[Opening Records section]
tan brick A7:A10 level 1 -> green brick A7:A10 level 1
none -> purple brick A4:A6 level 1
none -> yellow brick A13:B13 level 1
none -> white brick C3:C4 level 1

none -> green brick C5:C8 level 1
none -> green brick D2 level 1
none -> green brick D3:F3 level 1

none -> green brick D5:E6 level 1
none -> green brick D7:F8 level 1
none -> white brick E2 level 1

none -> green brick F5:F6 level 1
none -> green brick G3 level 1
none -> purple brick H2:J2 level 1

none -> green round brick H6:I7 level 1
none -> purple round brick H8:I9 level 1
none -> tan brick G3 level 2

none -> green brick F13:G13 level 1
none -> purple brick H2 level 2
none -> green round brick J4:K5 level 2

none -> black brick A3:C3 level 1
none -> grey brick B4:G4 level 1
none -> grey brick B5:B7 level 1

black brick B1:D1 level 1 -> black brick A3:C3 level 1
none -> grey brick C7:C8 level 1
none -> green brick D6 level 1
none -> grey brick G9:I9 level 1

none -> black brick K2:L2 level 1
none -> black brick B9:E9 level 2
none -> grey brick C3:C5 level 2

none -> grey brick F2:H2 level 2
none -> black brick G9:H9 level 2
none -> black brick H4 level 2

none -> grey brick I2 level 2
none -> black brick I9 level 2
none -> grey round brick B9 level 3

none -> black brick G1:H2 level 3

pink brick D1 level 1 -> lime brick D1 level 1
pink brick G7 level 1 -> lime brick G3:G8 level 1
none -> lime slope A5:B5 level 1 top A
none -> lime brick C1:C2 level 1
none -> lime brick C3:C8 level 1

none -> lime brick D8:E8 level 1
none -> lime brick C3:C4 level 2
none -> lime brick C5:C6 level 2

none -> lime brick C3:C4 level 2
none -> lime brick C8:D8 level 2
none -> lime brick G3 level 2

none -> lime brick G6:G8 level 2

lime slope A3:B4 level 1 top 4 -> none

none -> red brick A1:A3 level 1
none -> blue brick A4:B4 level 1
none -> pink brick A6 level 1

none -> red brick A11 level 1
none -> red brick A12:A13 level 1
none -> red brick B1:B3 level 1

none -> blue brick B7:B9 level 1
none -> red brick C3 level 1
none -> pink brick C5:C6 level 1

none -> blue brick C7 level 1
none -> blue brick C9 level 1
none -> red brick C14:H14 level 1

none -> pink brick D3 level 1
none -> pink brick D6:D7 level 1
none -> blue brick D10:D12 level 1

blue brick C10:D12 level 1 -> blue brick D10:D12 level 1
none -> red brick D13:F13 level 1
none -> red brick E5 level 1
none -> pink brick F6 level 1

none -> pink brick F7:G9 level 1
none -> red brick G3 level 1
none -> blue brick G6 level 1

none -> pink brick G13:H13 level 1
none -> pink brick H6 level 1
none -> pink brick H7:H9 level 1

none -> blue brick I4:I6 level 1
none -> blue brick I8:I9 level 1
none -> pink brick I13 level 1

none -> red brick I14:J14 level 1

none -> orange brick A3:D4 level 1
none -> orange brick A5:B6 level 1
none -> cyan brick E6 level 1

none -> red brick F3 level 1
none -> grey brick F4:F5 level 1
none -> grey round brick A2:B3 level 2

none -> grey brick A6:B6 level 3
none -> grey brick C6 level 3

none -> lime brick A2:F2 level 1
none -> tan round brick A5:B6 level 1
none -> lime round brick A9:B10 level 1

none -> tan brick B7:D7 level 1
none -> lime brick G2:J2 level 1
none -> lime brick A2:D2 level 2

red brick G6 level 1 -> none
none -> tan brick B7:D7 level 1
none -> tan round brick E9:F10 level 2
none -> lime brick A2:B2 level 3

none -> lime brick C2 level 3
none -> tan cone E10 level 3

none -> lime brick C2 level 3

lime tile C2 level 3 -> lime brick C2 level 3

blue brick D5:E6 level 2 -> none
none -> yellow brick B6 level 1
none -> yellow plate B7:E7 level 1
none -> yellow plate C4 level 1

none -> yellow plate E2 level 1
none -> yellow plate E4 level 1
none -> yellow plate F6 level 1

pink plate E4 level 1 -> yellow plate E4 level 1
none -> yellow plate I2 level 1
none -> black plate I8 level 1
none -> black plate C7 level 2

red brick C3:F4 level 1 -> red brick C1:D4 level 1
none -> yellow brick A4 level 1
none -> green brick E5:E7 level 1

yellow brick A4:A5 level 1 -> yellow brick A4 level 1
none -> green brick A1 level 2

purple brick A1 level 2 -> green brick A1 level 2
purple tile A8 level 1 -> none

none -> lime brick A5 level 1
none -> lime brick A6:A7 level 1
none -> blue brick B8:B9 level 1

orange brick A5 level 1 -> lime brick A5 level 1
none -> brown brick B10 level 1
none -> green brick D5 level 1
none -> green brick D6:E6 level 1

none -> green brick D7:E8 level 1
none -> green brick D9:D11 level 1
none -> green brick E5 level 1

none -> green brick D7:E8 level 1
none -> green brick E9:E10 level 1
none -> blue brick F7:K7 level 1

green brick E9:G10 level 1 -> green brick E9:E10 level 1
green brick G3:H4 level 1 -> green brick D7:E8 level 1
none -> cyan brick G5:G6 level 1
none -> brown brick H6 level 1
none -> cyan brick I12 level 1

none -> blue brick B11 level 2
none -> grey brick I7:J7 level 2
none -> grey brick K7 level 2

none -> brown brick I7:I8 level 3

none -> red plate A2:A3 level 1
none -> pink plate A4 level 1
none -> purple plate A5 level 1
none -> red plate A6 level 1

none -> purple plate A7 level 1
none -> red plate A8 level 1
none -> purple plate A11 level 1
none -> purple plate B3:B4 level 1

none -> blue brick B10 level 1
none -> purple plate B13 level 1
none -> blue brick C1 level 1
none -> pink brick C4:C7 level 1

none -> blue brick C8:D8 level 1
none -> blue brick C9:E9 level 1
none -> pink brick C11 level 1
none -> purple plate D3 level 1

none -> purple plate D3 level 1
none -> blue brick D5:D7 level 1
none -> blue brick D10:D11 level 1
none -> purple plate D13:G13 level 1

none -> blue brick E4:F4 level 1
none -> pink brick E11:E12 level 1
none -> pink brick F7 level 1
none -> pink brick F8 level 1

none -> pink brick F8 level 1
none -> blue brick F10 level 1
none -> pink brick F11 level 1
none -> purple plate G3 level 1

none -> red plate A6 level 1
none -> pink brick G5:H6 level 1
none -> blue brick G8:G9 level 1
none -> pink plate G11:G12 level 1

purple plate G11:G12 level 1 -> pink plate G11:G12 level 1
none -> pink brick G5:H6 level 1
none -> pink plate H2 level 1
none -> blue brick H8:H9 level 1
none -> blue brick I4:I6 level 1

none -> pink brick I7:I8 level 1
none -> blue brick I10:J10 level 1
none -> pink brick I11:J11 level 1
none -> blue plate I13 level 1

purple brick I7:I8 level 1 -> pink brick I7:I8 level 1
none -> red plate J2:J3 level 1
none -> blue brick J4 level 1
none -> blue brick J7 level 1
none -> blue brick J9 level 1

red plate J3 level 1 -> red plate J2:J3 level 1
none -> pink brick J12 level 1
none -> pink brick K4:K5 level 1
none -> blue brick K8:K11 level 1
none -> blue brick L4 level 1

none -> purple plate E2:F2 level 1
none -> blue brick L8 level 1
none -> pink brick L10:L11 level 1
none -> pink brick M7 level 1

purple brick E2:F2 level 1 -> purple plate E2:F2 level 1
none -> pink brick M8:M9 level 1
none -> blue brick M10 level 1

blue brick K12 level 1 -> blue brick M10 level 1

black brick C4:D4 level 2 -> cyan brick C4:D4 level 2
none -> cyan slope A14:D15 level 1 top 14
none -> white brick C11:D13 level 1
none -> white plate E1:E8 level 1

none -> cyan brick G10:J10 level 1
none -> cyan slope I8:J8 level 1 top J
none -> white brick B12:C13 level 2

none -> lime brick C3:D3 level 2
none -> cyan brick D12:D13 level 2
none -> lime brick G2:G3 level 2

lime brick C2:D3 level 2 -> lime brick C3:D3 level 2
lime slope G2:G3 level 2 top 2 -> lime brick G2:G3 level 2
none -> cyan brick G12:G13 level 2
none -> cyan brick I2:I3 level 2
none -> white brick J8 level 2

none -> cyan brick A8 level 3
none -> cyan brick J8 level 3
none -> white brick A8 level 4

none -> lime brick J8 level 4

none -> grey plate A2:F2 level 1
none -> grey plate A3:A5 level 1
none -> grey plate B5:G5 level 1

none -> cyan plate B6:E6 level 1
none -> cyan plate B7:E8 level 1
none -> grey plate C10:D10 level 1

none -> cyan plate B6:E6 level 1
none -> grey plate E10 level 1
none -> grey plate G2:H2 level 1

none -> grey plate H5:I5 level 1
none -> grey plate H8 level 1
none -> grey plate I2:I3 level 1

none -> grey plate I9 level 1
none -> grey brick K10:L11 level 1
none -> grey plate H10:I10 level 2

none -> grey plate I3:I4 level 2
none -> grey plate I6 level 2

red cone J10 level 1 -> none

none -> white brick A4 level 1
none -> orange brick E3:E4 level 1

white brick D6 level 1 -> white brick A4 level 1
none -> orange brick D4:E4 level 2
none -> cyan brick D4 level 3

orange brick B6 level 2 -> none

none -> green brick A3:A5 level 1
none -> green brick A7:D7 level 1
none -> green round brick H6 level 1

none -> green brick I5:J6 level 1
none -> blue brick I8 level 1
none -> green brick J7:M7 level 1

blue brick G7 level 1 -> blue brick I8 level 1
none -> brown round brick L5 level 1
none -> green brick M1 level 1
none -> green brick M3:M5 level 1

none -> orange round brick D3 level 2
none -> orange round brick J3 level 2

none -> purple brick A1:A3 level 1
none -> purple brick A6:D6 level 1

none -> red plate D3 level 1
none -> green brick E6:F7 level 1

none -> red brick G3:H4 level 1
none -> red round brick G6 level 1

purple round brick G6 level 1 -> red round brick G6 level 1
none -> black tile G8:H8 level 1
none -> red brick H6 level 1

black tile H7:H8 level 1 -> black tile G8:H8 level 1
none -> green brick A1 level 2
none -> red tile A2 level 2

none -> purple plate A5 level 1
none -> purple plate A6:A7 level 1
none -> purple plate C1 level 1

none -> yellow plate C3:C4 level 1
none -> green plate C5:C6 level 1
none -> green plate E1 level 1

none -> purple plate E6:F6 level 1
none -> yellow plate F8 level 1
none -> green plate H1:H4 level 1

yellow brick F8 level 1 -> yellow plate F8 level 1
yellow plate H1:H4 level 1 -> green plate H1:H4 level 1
[Closing Records section]
Going back over the entries above, copy word for word every line from the one that has "blue brick K12" on through the one that has "none -> cyan brick G10:J10 level 1".

■ Result for this task ■
blue brick K12 level 1 -> blue brick M10 level 1

black brick C4:D4 level 2 -> cyan brick C4:D4 level 2
none -> cyan slope A14:D15 level 1 top 14
none -> white brick C11:D13 level 1
none -> white plate E1:E8 level 1

none -> cyan brick G10:J10 level 1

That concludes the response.